▽

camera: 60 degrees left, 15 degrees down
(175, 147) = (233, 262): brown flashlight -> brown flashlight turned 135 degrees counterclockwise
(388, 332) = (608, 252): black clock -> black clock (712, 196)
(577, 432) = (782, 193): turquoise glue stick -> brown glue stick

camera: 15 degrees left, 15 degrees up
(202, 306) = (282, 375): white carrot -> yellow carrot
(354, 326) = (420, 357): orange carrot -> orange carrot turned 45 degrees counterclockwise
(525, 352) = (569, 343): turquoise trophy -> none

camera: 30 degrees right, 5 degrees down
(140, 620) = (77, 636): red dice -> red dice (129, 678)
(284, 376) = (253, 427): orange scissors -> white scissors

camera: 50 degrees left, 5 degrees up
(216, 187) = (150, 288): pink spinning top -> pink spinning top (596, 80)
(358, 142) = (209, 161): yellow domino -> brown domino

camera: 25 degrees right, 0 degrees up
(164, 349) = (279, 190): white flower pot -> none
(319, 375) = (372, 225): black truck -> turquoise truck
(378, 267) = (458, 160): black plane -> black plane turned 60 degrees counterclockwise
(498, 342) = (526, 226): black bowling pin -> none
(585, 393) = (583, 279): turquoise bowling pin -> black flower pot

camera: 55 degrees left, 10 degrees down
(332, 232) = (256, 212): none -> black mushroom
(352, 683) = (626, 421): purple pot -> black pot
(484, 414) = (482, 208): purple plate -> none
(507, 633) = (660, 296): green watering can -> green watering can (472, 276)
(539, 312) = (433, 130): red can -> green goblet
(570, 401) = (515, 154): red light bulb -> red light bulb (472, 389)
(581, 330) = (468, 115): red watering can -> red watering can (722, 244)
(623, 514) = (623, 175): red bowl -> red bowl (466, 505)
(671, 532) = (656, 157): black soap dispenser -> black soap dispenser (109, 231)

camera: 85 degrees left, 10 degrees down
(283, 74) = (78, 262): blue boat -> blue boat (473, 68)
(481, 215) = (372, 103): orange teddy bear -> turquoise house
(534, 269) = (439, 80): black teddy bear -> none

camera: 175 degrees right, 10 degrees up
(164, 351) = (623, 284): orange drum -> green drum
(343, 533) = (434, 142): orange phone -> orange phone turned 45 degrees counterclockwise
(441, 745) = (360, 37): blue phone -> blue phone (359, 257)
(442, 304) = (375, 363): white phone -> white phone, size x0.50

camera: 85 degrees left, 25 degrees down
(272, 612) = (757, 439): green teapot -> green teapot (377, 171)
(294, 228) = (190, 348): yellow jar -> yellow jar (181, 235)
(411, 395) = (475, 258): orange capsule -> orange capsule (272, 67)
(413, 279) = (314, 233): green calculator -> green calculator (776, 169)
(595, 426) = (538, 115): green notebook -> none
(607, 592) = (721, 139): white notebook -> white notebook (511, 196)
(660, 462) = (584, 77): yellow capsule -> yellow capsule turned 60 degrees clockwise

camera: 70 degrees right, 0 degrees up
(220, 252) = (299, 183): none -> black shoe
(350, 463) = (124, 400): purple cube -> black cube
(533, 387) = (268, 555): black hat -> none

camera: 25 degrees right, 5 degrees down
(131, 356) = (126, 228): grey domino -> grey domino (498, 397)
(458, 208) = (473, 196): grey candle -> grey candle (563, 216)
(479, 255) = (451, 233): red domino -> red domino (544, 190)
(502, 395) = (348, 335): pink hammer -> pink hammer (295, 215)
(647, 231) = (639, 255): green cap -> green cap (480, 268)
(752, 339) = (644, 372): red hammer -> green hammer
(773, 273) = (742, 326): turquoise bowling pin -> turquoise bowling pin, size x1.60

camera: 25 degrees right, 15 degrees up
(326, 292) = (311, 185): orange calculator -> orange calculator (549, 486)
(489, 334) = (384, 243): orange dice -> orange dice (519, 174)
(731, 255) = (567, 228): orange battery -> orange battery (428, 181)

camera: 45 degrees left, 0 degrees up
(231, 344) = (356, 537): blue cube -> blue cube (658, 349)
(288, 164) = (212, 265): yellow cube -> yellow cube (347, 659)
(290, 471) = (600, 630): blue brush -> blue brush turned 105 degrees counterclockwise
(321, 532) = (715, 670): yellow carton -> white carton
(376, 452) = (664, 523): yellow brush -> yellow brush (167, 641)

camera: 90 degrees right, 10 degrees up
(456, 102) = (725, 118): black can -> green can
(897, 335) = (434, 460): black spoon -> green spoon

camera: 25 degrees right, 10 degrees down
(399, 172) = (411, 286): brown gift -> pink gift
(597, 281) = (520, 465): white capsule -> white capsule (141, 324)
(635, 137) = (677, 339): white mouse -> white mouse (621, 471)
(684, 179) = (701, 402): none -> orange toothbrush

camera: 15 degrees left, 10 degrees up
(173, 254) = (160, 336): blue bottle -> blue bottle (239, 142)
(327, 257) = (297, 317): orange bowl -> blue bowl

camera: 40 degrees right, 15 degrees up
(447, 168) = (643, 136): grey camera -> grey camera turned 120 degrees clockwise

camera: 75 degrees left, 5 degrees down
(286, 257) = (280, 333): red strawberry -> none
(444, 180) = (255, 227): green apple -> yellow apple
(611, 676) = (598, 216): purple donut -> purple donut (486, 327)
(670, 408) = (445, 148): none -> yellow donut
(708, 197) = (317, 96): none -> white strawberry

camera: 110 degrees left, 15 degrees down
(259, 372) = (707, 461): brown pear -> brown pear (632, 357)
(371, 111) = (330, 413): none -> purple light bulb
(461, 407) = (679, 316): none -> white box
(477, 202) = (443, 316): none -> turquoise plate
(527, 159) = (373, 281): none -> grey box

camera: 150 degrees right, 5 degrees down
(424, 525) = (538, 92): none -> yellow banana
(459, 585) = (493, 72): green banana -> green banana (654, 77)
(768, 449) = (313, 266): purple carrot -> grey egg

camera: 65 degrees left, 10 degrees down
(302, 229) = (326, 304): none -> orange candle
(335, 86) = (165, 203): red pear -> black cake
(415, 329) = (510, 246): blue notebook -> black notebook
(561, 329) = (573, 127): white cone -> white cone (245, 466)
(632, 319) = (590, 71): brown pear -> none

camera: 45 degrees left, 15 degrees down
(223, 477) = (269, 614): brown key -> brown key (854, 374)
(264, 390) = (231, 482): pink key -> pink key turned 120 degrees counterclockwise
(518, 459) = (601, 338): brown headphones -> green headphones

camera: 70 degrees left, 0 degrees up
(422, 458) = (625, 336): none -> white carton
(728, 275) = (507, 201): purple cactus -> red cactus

△

• What needs to be done
Using the listing, collect all lines in which the string "banana" is found.

• Response for this exercise
(424, 525) = (538, 92): none -> yellow banana
(459, 585) = (493, 72): green banana -> green banana (654, 77)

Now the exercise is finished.